**Objective**
Return the material below word for word, with every line in its original order and form.

§ §

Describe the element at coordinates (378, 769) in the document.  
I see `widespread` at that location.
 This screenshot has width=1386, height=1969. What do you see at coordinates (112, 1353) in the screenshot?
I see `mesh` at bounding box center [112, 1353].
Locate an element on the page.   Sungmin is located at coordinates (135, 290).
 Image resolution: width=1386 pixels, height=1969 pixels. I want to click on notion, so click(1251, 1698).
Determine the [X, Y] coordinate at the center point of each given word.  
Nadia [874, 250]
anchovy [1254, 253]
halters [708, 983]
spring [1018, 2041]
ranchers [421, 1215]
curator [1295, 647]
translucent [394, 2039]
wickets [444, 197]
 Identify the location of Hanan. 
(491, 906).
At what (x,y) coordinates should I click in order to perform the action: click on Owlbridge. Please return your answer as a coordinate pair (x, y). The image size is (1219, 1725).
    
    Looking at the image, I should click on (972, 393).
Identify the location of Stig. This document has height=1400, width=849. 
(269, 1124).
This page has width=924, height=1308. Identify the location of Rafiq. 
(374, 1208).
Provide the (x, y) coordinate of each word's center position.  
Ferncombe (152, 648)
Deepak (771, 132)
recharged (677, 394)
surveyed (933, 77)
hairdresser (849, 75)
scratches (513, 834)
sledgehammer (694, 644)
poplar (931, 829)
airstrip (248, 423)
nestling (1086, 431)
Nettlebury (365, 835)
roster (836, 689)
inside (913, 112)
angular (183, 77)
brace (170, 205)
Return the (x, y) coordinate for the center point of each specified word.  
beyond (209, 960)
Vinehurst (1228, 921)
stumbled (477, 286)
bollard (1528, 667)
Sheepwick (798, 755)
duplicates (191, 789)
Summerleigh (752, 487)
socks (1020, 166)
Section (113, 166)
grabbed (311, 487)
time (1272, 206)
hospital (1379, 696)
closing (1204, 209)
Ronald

§ §

**Reply**
Describe the element at coordinates (378, 769) in the document.  
I see `widespread` at that location.
 This screenshot has width=1386, height=1969. What do you see at coordinates (112, 1353) in the screenshot?
I see `mesh` at bounding box center [112, 1353].
Locate an element on the page.   Sungmin is located at coordinates (135, 290).
 Image resolution: width=1386 pixels, height=1969 pixels. I want to click on notion, so click(1251, 1698).
Determine the [X, Y] coordinate at the center point of each given word.  
Nadia [874, 250]
anchovy [1254, 253]
halters [708, 983]
spring [1018, 2041]
ranchers [421, 1215]
curator [1295, 647]
translucent [394, 2039]
wickets [444, 197]
 Identify the location of Hanan. 
(491, 906).
At what (x,y) coordinates should I click in order to perform the action: click on Owlbridge. Please return your answer as a coordinate pair (x, y). The image size is (1219, 1725).
    
    Looking at the image, I should click on (972, 393).
Identify the location of Stig. This document has height=1400, width=849. 
(269, 1124).
This page has width=924, height=1308. Identify the location of Rafiq. 
(374, 1208).
Provide the (x, y) coordinate of each word's center position.  
Ferncombe (152, 648)
Deepak (771, 132)
recharged (677, 394)
surveyed (933, 77)
hairdresser (849, 75)
scratches (513, 834)
sledgehammer (694, 644)
poplar (931, 829)
airstrip (248, 423)
nestling (1086, 431)
Nettlebury (365, 835)
roster (836, 689)
inside (913, 112)
angular (183, 77)
brace (170, 205)
Return the (x, y) coordinate for the center point of each specified word.  
beyond (209, 960)
Vinehurst (1228, 921)
stumbled (477, 286)
bollard (1528, 667)
Sheepwick (798, 755)
duplicates (191, 789)
Summerleigh (752, 487)
socks (1020, 166)
Section (113, 166)
grabbed (311, 487)
time (1272, 206)
hospital (1379, 696)
closing (1204, 209)
Ronald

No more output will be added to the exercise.